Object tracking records
== Segment start ==
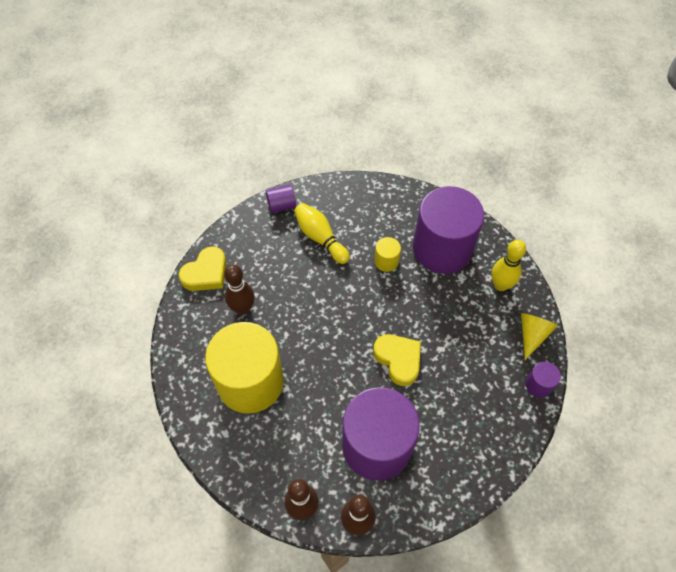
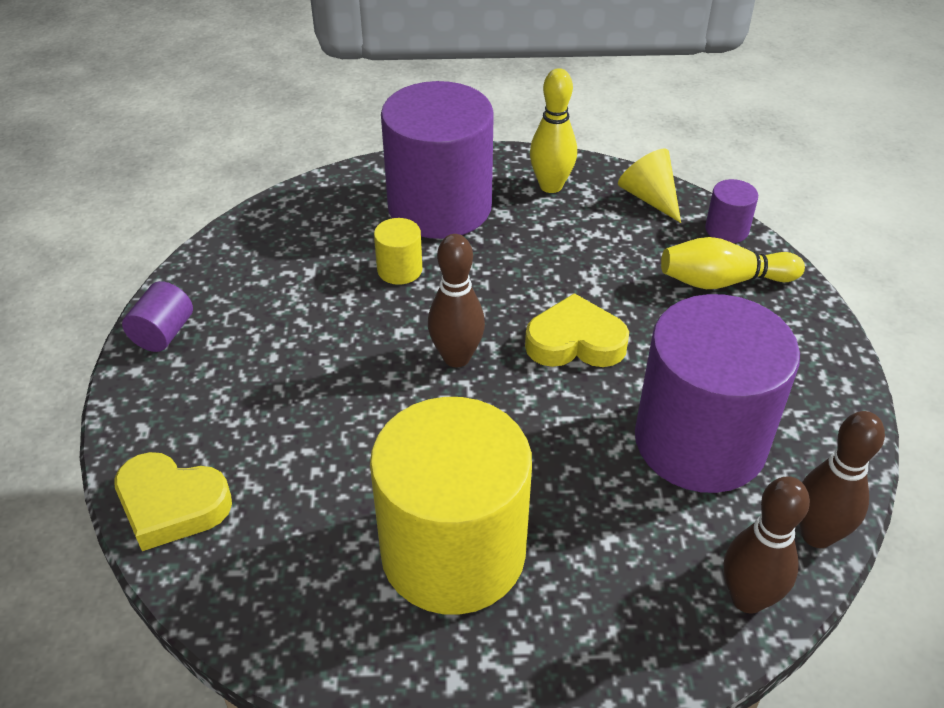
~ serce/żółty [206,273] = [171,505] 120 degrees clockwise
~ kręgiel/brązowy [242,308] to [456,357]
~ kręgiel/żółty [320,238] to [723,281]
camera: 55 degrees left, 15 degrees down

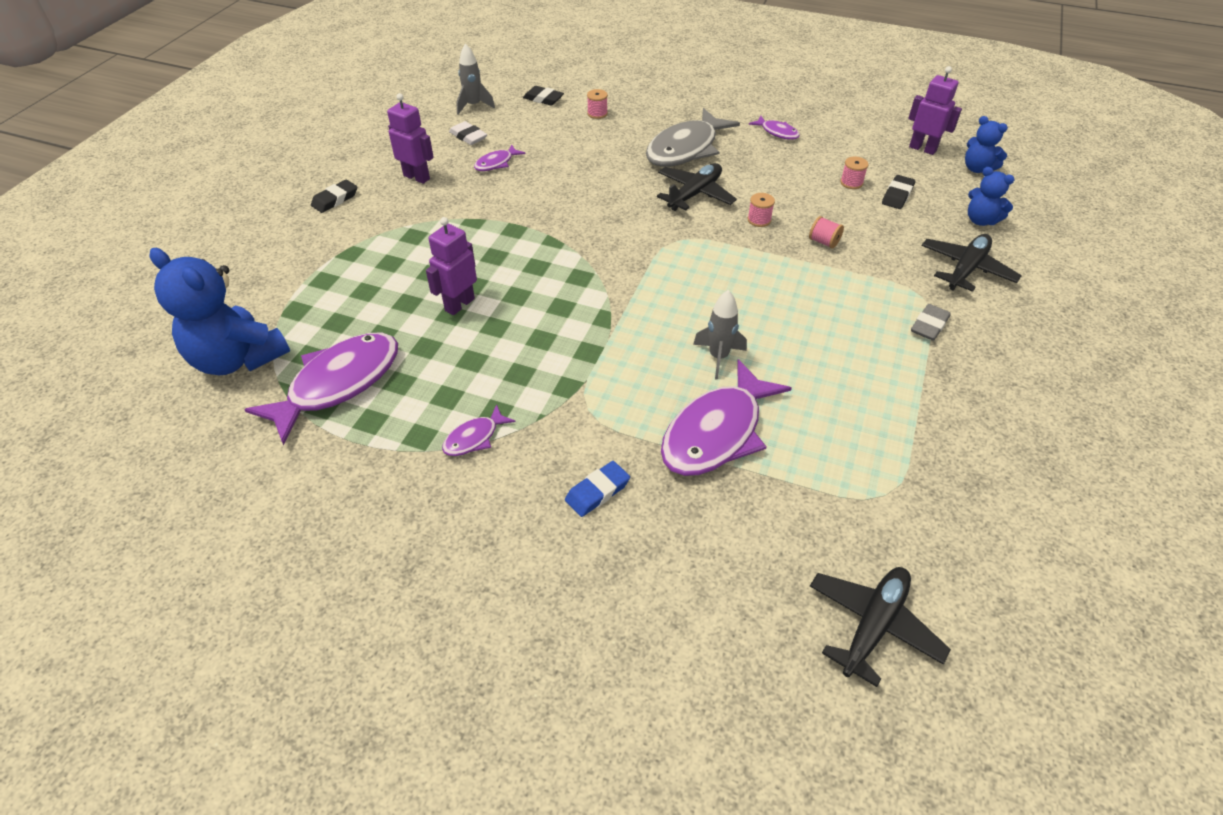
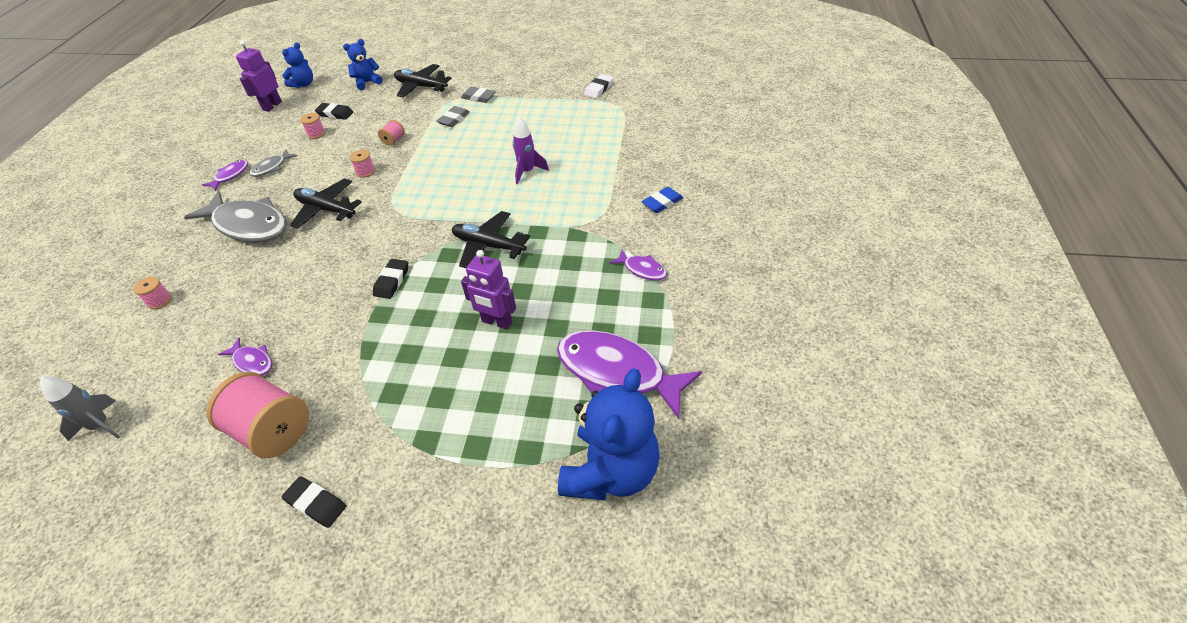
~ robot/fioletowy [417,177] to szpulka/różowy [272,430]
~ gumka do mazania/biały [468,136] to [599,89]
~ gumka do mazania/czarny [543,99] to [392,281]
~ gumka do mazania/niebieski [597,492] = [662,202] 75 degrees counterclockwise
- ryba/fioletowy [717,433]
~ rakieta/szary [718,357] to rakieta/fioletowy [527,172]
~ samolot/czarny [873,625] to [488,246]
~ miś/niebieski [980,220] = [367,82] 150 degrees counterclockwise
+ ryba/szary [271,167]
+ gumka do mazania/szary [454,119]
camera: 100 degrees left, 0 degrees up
== Segment end ==
Task item » Which lines in the entries above contain "kręgiel"? Pull each of them out.

Solution for this task »
~ kręgiel/brązowy [242,308] to [456,357]
~ kręgiel/żółty [320,238] to [723,281]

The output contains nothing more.